## Task directions
In the listing below, every line with the word "blue" needs to be copied.

Dataset extract Block Start

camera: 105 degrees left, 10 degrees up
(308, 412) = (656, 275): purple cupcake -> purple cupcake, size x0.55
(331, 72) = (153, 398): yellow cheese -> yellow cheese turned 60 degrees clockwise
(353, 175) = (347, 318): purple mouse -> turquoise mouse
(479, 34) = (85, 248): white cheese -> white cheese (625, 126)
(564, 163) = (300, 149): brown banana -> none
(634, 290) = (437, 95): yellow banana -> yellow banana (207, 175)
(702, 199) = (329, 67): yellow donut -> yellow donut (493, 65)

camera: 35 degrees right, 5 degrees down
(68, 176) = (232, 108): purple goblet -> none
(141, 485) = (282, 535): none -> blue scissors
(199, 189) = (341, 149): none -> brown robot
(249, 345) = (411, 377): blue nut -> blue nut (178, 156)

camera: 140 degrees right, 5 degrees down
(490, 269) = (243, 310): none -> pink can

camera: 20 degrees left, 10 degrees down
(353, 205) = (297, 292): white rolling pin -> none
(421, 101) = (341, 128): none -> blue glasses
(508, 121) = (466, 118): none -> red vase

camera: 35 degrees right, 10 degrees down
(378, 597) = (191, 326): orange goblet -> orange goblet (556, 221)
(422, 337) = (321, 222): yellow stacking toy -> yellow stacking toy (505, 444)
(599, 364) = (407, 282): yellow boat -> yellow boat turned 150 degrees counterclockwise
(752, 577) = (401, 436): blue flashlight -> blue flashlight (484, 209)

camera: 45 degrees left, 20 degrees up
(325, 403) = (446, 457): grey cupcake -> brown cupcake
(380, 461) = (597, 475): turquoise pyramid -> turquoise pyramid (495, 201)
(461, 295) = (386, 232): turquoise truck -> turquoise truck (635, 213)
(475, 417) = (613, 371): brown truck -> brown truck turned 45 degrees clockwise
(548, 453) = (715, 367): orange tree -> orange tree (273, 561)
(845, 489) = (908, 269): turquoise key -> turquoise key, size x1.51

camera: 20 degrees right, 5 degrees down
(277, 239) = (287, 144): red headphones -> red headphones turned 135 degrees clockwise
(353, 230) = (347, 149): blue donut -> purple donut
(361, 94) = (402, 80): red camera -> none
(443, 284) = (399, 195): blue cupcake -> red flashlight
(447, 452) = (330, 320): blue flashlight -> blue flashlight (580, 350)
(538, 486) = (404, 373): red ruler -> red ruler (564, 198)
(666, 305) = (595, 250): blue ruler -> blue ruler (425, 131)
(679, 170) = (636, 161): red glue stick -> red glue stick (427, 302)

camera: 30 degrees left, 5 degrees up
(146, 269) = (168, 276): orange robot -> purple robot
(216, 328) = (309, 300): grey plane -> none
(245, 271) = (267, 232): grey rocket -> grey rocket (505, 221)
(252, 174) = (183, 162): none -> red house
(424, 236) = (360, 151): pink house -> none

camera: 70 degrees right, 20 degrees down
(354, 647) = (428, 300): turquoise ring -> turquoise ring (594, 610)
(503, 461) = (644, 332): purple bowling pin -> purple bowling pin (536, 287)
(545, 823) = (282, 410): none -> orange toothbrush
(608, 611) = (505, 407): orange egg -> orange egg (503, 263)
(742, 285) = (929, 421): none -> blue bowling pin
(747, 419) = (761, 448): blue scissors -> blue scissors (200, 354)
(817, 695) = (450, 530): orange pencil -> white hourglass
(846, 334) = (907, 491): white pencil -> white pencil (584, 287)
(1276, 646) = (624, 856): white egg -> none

Dataset extract Block End

## Solution to this problem
(141, 485) = (282, 535): none -> blue scissors
(249, 345) = (411, 377): blue nut -> blue nut (178, 156)
(421, 101) = (341, 128): none -> blue glasses
(752, 577) = (401, 436): blue flashlight -> blue flashlight (484, 209)
(353, 230) = (347, 149): blue donut -> purple donut
(443, 284) = (399, 195): blue cupcake -> red flashlight
(447, 452) = (330, 320): blue flashlight -> blue flashlight (580, 350)
(666, 305) = (595, 250): blue ruler -> blue ruler (425, 131)
(742, 285) = (929, 421): none -> blue bowling pin
(747, 419) = (761, 448): blue scissors -> blue scissors (200, 354)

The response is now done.